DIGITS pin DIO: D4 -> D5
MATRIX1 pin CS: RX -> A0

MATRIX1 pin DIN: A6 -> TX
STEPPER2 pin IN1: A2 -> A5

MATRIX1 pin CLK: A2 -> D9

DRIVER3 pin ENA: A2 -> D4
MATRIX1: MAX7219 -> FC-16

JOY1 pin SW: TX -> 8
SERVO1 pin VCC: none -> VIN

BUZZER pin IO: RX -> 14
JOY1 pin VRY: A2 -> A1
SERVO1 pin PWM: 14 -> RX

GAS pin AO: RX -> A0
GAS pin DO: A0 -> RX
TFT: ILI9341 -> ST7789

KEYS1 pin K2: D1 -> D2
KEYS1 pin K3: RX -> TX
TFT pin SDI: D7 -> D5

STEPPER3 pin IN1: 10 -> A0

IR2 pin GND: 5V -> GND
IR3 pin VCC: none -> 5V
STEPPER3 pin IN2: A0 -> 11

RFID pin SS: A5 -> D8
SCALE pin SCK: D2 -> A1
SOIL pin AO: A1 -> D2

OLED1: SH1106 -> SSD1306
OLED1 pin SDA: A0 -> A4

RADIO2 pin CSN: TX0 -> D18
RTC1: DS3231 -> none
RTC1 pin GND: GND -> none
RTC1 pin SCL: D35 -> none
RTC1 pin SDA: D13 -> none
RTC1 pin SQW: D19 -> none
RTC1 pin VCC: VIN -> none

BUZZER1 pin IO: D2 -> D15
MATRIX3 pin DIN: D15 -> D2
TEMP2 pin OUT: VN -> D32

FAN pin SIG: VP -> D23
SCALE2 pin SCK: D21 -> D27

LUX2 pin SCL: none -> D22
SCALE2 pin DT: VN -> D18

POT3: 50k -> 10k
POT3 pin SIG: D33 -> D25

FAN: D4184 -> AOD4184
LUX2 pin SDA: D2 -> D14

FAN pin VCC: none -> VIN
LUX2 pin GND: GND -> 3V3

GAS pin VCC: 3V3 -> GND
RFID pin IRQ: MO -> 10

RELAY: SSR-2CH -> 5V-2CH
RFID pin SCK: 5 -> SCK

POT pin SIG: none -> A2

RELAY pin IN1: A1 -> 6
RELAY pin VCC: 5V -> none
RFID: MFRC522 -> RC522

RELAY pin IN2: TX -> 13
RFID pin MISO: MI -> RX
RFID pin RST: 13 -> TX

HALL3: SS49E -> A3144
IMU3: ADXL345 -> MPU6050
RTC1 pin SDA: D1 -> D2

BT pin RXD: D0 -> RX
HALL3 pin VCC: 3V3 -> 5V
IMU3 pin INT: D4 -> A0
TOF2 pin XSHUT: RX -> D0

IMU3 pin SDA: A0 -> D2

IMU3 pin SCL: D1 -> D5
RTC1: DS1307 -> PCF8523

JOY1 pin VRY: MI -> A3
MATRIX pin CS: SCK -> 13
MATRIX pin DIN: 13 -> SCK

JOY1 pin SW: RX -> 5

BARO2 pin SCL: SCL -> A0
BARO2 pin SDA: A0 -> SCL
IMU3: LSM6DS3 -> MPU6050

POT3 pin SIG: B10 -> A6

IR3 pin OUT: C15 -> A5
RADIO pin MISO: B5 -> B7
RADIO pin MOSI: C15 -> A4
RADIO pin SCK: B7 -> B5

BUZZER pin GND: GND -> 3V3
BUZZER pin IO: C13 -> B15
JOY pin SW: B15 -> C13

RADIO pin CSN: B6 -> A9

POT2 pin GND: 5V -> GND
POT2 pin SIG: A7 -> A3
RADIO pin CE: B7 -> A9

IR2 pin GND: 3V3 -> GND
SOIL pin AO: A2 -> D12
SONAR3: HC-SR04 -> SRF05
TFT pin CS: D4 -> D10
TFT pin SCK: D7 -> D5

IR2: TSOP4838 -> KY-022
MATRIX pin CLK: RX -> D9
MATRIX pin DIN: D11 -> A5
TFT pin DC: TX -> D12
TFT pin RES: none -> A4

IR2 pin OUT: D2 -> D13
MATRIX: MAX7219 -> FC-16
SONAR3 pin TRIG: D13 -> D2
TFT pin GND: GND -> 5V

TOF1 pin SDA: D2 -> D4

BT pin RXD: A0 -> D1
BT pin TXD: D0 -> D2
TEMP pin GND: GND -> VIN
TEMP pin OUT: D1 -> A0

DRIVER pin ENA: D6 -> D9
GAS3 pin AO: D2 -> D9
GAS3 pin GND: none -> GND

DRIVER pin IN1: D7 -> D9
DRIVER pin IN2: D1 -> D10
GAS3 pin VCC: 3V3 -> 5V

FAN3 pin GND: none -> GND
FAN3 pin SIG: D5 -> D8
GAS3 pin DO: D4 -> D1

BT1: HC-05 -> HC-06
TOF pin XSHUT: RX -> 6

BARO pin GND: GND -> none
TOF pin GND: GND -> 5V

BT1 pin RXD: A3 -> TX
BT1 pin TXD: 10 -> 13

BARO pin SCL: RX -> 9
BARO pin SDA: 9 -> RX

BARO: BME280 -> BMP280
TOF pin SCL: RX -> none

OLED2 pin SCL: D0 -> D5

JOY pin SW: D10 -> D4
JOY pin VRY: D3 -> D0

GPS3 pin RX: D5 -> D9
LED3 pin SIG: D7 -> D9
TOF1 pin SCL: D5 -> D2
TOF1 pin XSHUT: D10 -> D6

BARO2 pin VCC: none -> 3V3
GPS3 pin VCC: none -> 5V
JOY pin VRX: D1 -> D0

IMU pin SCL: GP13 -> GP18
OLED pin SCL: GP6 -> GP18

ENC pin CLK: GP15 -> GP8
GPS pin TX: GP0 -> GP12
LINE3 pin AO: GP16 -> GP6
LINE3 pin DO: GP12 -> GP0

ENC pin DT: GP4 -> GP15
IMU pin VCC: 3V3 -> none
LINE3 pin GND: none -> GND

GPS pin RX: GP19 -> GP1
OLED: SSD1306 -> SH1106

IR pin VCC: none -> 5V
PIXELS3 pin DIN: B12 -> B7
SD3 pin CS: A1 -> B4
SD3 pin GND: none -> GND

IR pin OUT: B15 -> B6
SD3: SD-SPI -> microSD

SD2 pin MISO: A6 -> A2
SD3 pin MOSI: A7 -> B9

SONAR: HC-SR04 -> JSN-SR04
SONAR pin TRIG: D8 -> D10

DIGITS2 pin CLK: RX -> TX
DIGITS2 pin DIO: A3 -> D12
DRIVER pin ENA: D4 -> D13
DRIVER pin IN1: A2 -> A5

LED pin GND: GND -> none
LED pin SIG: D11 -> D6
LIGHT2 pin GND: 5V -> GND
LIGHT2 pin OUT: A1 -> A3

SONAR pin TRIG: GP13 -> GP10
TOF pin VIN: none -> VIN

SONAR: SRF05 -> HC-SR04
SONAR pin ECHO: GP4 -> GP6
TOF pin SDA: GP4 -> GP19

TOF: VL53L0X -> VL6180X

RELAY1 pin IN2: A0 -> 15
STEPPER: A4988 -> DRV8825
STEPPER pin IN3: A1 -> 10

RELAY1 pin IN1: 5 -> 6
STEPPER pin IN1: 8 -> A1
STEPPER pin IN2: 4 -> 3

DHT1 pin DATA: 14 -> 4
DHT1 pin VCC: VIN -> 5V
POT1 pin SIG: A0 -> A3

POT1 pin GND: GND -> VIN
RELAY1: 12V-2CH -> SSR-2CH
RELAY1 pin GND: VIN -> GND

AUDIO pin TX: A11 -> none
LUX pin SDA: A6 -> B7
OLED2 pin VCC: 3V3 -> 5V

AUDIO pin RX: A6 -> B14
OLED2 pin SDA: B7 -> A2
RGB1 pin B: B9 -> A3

□ □ □ □ □

> _AIM OF THE TASK_
Scan the records above for the lines holding "HALL3 pin VCC: 3V3 -> 5V" and "DIGITS2 pin DIO: A3 -> D12". Transcribe those two and every line between them word for word, and no others.

> _WRITTEN REPLY_
HALL3 pin VCC: 3V3 -> 5V
IMU3 pin INT: D4 -> A0
TOF2 pin XSHUT: RX -> D0

IMU3 pin SDA: A0 -> D2

IMU3 pin SCL: D1 -> D5
RTC1: DS1307 -> PCF8523

JOY1 pin VRY: MI -> A3
MATRIX pin CS: SCK -> 13
MATRIX pin DIN: 13 -> SCK

JOY1 pin SW: RX -> 5

BARO2 pin SCL: SCL -> A0
BARO2 pin SDA: A0 -> SCL
IMU3: LSM6DS3 -> MPU6050

POT3 pin SIG: B10 -> A6

IR3 pin OUT: C15 -> A5
RADIO pin MISO: B5 -> B7
RADIO pin MOSI: C15 -> A4
RADIO pin SCK: B7 -> B5

BUZZER pin GND: GND -> 3V3
BUZZER pin IO: C13 -> B15
JOY pin SW: B15 -> C13

RADIO pin CSN: B6 -> A9

POT2 pin GND: 5V -> GND
POT2 pin SIG: A7 -> A3
RADIO pin CE: B7 -> A9

IR2 pin GND: 3V3 -> GND
SOIL pin AO: A2 -> D12
SONAR3: HC-SR04 -> SRF05
TFT pin CS: D4 -> D10
TFT pin SCK: D7 -> D5

IR2: TSOP4838 -> KY-022
MATRIX pin CLK: RX -> D9
MATRIX pin DIN: D11 -> A5
TFT pin DC: TX -> D12
TFT pin RES: none -> A4

IR2 pin OUT: D2 -> D13
MATRIX: MAX7219 -> FC-16
SONAR3 pin TRIG: D13 -> D2
TFT pin GND: GND -> 5V

TOF1 pin SDA: D2 -> D4

BT pin RXD: A0 -> D1
BT pin TXD: D0 -> D2
TEMP pin GND: GND -> VIN
TEMP pin OUT: D1 -> A0

DRIVER pin ENA: D6 -> D9
GAS3 pin AO: D2 -> D9
GAS3 pin GND: none -> GND

DRIVER pin IN1: D7 -> D9
DRIVER pin IN2: D1 -> D10
GAS3 pin VCC: 3V3 -> 5V

FAN3 pin GND: none -> GND
FAN3 pin SIG: D5 -> D8
GAS3 pin DO: D4 -> D1

BT1: HC-05 -> HC-06
TOF pin XSHUT: RX -> 6

BARO pin GND: GND -> none
TOF pin GND: GND -> 5V

BT1 pin RXD: A3 -> TX
BT1 pin TXD: 10 -> 13

BARO pin SCL: RX -> 9
BARO pin SDA: 9 -> RX

BARO: BME280 -> BMP280
TOF pin SCL: RX -> none

OLED2 pin SCL: D0 -> D5

JOY pin SW: D10 -> D4
JOY pin VRY: D3 -> D0

GPS3 pin RX: D5 -> D9
LED3 pin SIG: D7 -> D9
TOF1 pin SCL: D5 -> D2
TOF1 pin XSHUT: D10 -> D6

BARO2 pin VCC: none -> 3V3
GPS3 pin VCC: none -> 5V
JOY pin VRX: D1 -> D0

IMU pin SCL: GP13 -> GP18
OLED pin SCL: GP6 -> GP18

ENC pin CLK: GP15 -> GP8
GPS pin TX: GP0 -> GP12
LINE3 pin AO: GP16 -> GP6
LINE3 pin DO: GP12 -> GP0

ENC pin DT: GP4 -> GP15
IMU pin VCC: 3V3 -> none
LINE3 pin GND: none -> GND

GPS pin RX: GP19 -> GP1
OLED: SSD1306 -> SH1106

IR pin VCC: none -> 5V
PIXELS3 pin DIN: B12 -> B7
SD3 pin CS: A1 -> B4
SD3 pin GND: none -> GND

IR pin OUT: B15 -> B6
SD3: SD-SPI -> microSD

SD2 pin MISO: A6 -> A2
SD3 pin MOSI: A7 -> B9

SONAR: HC-SR04 -> JSN-SR04
SONAR pin TRIG: D8 -> D10

DIGITS2 pin CLK: RX -> TX
DIGITS2 pin DIO: A3 -> D12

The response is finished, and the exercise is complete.